--- Given data ---
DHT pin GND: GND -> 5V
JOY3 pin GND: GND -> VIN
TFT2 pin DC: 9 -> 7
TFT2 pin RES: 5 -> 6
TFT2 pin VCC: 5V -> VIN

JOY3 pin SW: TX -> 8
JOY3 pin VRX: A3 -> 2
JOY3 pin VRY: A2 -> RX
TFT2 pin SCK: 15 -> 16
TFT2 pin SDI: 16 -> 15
* * *
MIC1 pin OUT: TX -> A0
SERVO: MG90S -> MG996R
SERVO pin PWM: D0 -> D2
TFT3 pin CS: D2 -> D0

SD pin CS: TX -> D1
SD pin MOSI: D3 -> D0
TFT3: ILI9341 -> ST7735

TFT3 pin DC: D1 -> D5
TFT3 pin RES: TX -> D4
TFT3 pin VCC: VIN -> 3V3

--- Problem ---
How many of the lines above include the word "SERVO"? Only the number should be given.

--- Response to this exercise ---
2